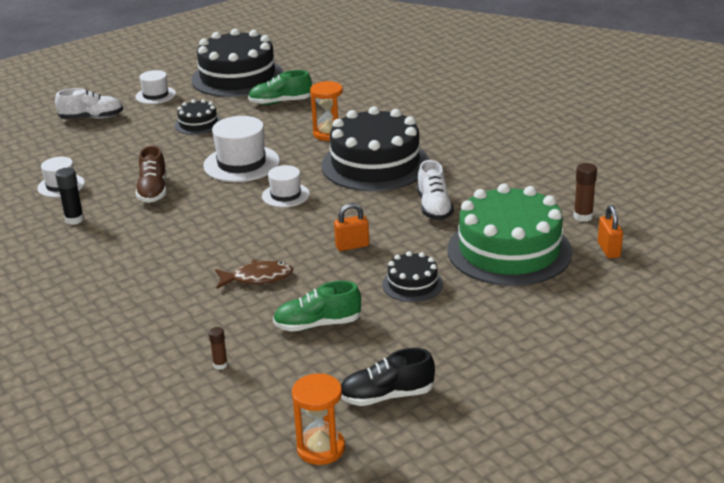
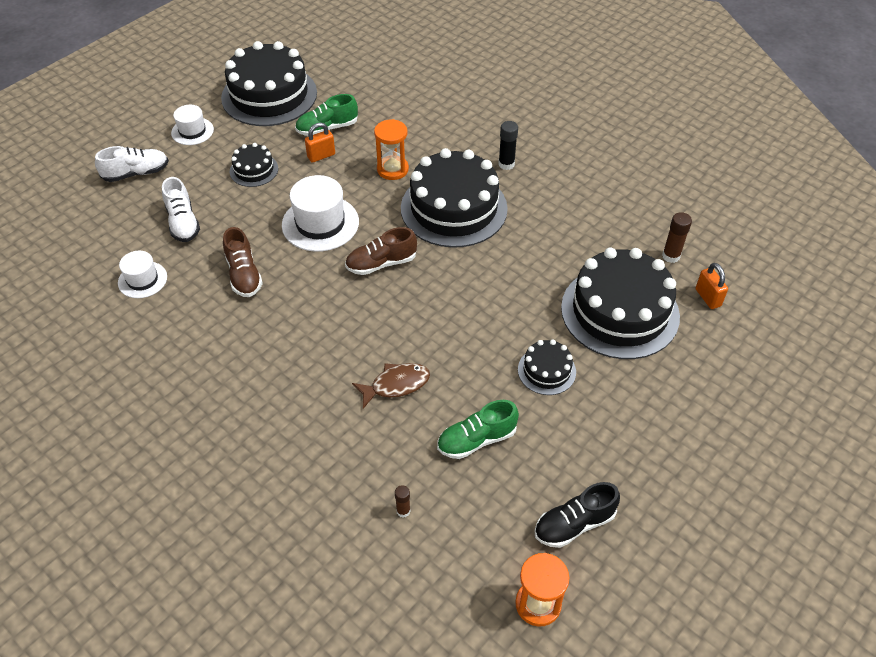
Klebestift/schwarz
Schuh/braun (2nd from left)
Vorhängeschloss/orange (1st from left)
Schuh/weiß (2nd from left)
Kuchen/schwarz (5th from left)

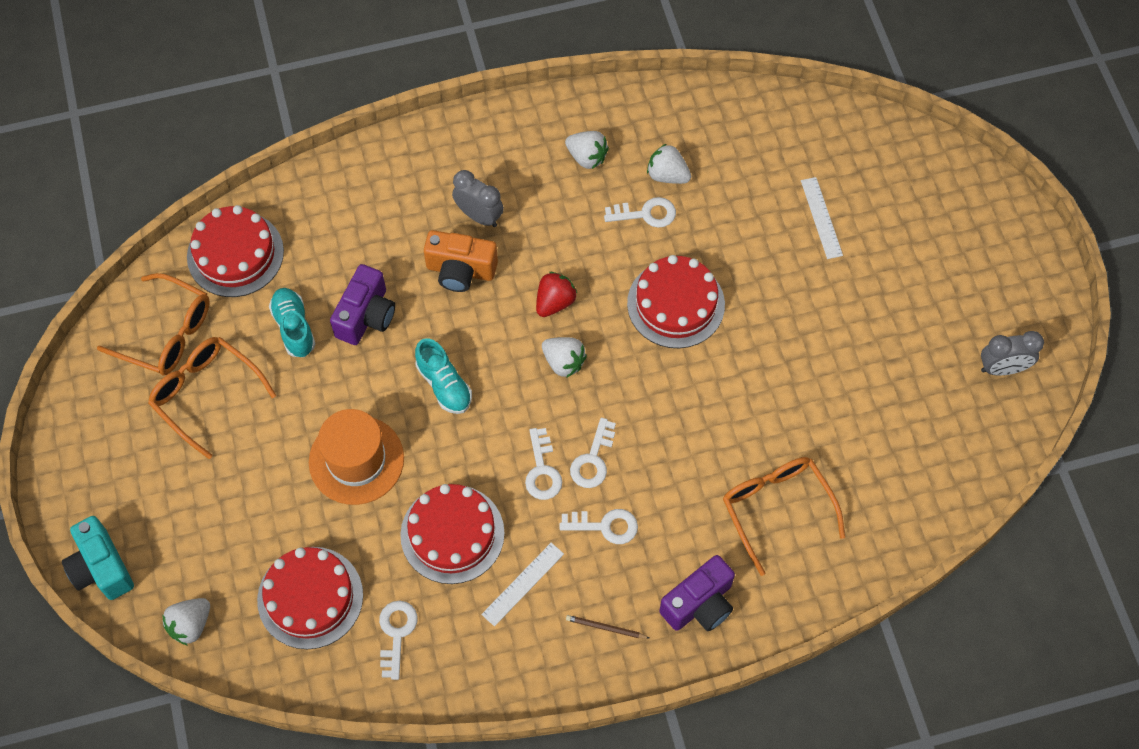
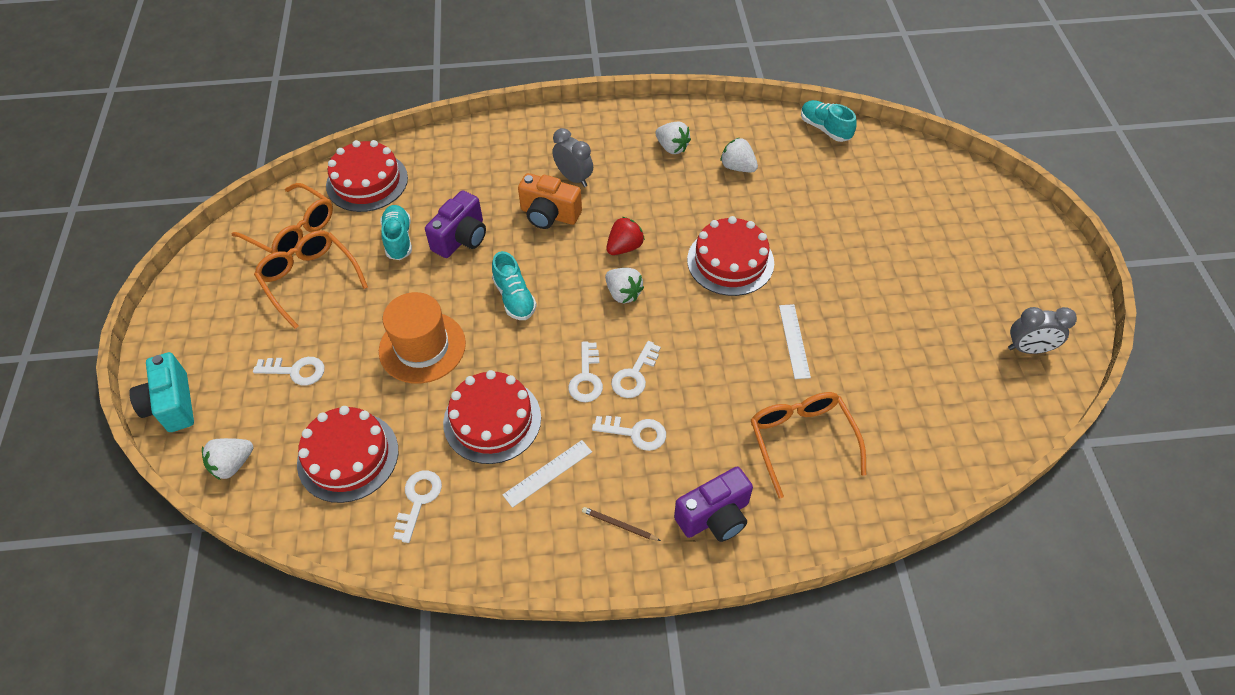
Schlüssel/weiß (1st from left)
Lineal/weiß (2nd from left)
Schuh/türkis (3rd from left)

- - - - -

WORK INSTRUCTIONS: Although the entries contain pictures, reproduce only the rest, exactly as written.

OUTPUT OF THE EXERCISE:
Klebestift/schwarz
Schuh/braun (2nd from left)
Vorhängeschloss/orange (1st from left)
Schuh/weiß (2nd from left)
Kuchen/schwarz (5th from left)

Schlüssel/weiß (1st from left)
Lineal/weiß (2nd from left)
Schuh/türkis (3rd from left)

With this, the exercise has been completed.